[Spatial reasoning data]

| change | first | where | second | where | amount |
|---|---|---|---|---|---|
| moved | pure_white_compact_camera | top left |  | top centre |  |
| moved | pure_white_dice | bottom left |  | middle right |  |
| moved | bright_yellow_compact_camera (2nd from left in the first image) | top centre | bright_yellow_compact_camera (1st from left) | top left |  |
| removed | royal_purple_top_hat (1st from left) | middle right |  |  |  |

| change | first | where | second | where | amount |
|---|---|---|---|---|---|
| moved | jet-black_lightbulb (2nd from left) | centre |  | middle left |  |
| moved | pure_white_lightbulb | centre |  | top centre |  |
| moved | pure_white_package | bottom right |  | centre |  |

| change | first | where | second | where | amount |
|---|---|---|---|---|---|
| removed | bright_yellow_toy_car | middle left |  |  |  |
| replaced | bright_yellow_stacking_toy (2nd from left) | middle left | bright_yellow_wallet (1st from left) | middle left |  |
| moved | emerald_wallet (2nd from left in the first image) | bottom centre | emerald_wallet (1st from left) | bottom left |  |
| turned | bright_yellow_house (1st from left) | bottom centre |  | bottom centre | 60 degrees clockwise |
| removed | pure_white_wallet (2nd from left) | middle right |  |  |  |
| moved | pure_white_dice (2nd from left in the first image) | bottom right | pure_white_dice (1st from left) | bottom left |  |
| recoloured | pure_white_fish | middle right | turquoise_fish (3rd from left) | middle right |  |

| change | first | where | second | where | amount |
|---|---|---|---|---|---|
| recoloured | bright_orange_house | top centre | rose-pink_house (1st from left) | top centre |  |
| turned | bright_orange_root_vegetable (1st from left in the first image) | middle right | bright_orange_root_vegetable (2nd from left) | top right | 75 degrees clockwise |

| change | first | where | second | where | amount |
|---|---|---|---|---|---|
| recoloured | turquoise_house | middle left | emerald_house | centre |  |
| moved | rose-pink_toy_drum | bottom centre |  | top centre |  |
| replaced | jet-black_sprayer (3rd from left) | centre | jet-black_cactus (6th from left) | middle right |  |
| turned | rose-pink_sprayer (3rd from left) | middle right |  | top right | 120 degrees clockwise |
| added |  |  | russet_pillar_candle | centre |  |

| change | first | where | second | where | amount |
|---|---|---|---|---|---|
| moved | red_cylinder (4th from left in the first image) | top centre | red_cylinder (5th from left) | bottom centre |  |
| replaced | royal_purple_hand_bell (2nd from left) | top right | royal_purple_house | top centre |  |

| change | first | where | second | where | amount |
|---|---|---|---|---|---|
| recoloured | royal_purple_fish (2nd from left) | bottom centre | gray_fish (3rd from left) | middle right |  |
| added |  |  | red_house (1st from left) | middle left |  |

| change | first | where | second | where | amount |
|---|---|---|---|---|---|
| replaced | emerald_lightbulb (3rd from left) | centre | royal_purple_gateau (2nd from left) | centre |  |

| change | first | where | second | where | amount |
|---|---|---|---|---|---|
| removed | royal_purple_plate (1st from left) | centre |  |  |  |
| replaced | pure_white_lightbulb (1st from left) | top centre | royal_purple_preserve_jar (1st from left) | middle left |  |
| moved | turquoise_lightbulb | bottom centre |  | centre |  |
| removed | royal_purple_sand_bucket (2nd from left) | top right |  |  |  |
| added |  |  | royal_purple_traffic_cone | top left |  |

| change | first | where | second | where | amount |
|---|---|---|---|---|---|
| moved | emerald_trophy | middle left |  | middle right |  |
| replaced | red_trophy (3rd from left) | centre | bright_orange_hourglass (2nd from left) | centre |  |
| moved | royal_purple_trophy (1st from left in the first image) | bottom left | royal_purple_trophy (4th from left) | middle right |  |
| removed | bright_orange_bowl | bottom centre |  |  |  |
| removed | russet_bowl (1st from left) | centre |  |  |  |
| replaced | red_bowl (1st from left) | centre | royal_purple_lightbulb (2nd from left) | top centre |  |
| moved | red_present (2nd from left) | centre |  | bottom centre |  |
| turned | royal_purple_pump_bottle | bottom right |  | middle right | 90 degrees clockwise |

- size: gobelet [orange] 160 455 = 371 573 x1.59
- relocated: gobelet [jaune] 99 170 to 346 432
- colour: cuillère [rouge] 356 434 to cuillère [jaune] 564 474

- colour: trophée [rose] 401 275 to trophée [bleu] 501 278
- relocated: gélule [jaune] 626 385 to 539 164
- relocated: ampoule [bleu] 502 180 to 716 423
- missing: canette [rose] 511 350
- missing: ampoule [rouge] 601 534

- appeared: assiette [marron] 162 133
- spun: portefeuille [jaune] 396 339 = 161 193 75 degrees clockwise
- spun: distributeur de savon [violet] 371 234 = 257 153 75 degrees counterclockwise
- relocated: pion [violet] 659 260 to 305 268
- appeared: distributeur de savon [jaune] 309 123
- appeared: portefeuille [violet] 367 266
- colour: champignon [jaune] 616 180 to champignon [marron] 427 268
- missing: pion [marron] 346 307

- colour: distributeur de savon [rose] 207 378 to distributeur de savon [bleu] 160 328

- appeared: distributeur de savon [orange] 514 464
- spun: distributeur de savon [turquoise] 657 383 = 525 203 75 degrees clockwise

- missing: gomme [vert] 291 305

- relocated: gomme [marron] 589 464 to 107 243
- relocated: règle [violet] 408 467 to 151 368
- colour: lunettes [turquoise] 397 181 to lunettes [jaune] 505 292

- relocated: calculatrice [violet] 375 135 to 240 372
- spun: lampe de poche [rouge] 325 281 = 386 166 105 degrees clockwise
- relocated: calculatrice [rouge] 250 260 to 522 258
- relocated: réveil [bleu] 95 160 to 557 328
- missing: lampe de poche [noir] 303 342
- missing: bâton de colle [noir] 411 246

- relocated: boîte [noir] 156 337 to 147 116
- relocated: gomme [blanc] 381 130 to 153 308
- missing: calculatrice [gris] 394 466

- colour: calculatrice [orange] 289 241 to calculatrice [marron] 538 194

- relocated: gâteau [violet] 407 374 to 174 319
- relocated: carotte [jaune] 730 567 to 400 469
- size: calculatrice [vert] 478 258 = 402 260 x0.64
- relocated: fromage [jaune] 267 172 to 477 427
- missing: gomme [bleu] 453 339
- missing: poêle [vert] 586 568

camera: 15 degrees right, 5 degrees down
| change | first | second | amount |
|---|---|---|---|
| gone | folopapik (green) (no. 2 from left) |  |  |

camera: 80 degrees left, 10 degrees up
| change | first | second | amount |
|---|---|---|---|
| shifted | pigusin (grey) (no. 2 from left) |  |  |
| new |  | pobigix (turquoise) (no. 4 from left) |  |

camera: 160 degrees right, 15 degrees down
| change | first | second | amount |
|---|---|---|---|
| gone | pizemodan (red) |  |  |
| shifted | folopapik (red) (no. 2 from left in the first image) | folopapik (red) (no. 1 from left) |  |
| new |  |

TASK GOAL
Quote exactly the first line of the entries and every line after it, stopping with the line that contains "pure_white_dice | bottom".

EXPECTED ANSWER
| change | first | where | second | where | amount |
|---|---|---|---|---|---|
| moved | pure_white_compact_camera | top left |  | top centre |  |
| moved | pure_white_dice | bottom left |  | middle right |  |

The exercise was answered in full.